**Object state change records**
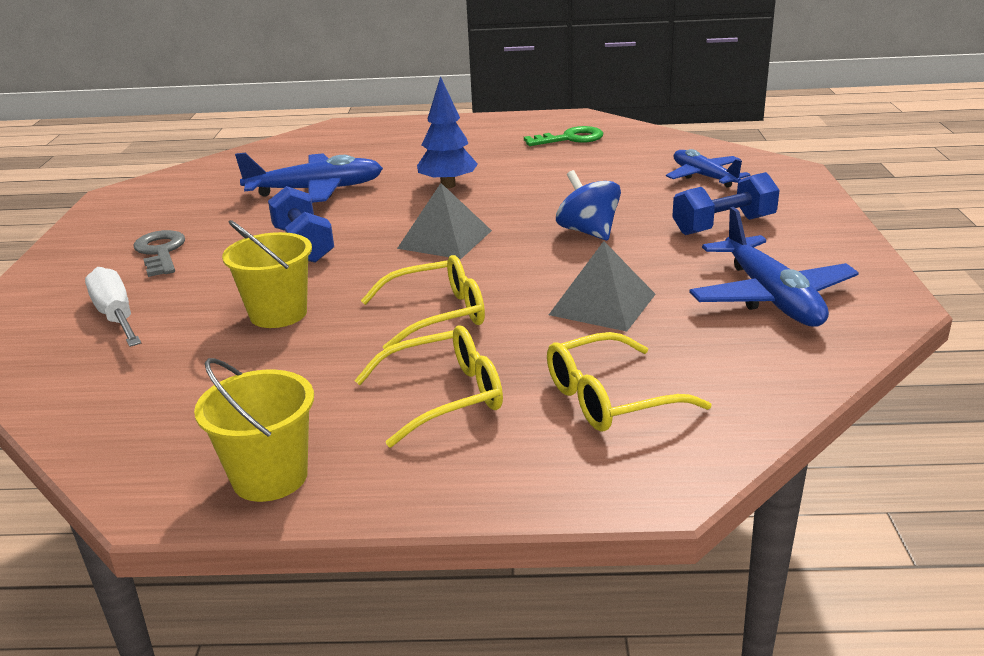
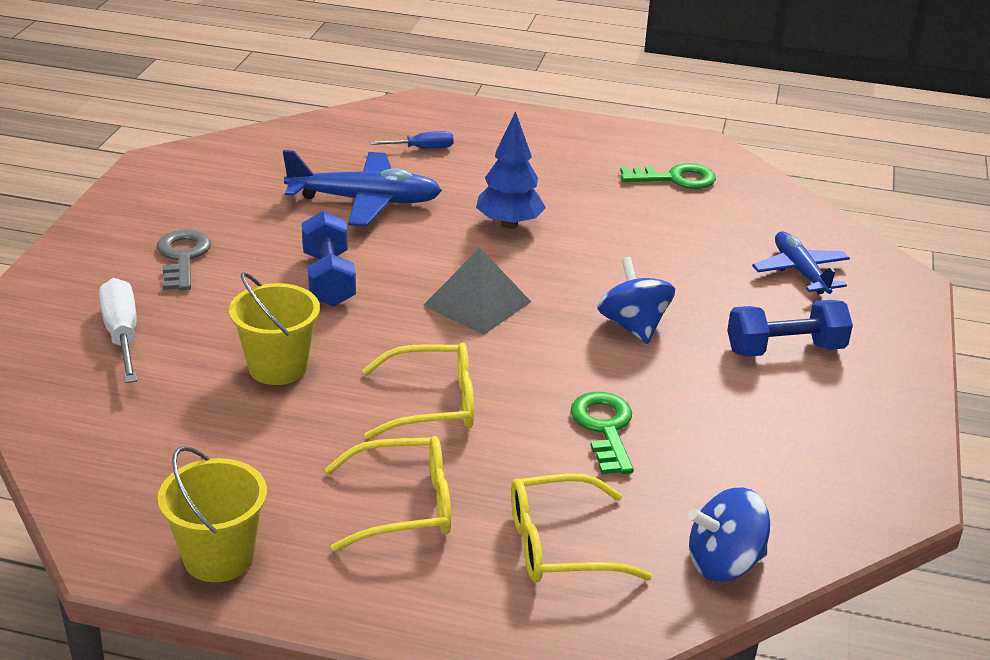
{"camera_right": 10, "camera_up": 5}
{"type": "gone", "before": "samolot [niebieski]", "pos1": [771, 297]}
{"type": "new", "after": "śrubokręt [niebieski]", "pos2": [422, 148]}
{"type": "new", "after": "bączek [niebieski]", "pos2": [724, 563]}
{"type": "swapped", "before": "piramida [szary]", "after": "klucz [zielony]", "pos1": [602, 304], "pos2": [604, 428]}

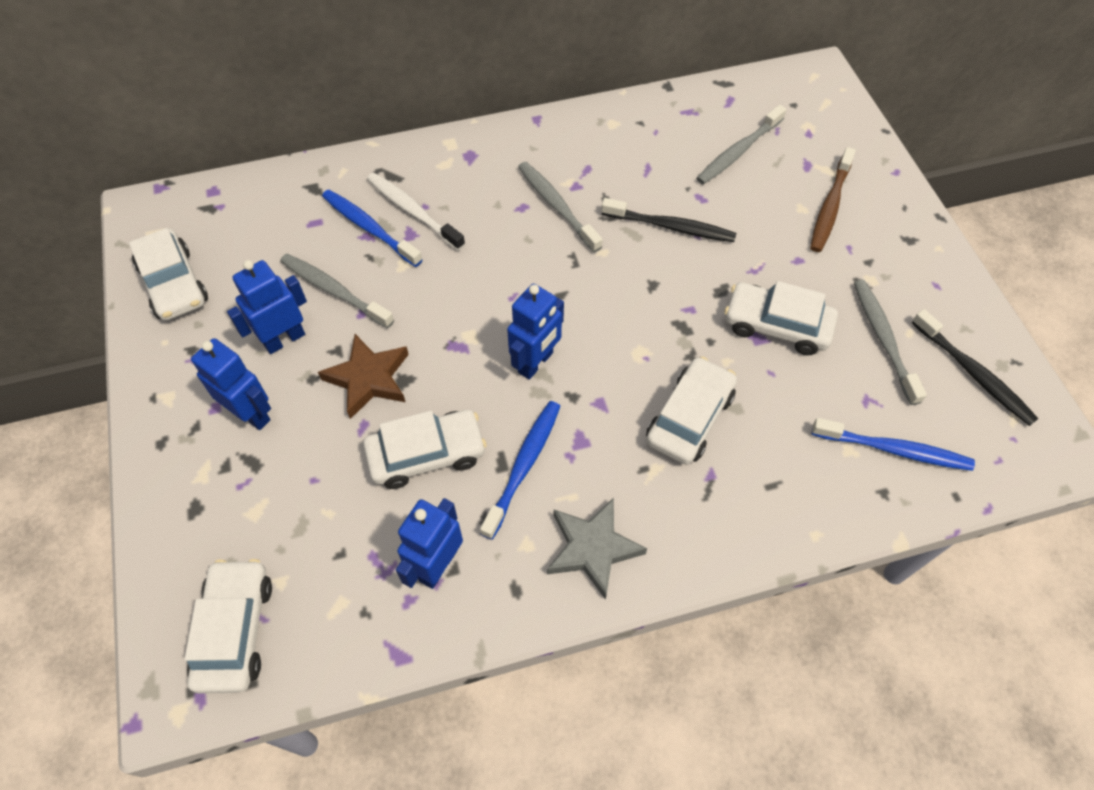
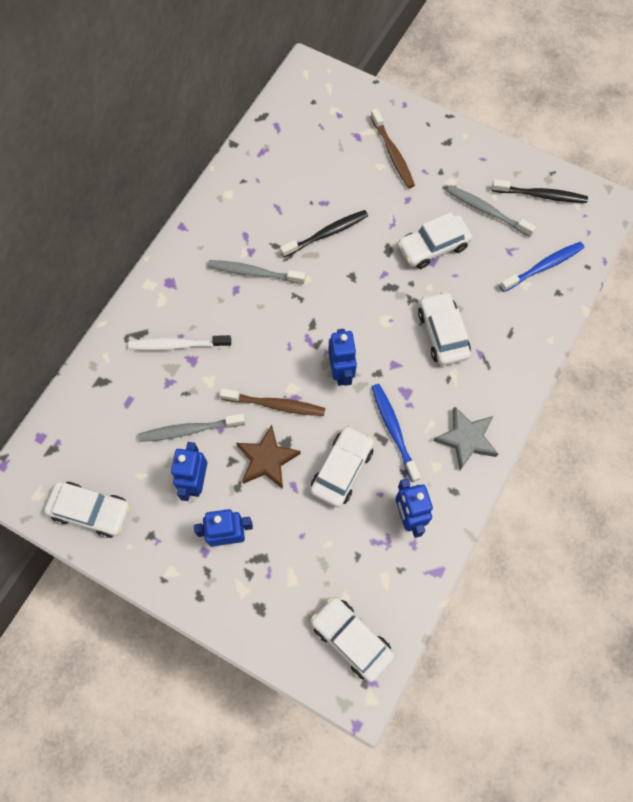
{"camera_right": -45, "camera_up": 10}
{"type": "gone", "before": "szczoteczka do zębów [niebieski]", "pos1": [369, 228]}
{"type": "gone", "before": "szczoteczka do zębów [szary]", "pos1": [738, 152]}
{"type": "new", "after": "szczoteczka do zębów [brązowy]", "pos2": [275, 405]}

**BRIEF**
In the copy, include every entry above exactly and leave out each picture.

**FINISHED EXERCISE**
{"camera_right": 10, "camera_up": 5}
{"type": "gone", "before": "samolot [niebieski]", "pos1": [771, 297]}
{"type": "new", "after": "śrubokręt [niebieski]", "pos2": [422, 148]}
{"type": "new", "after": "bączek [niebieski]", "pos2": [724, 563]}
{"type": "swapped", "before": "piramida [szary]", "after": "klucz [zielony]", "pos1": [602, 304], "pos2": [604, 428]}

{"camera_right": -45, "camera_up": 10}
{"type": "gone", "before": "szczoteczka do zębów [niebieski]", "pos1": [369, 228]}
{"type": "gone", "before": "szczoteczka do zębów [szary]", "pos1": [738, 152]}
{"type": "new", "after": "szczoteczka do zębów [brązowy]", "pos2": [275, 405]}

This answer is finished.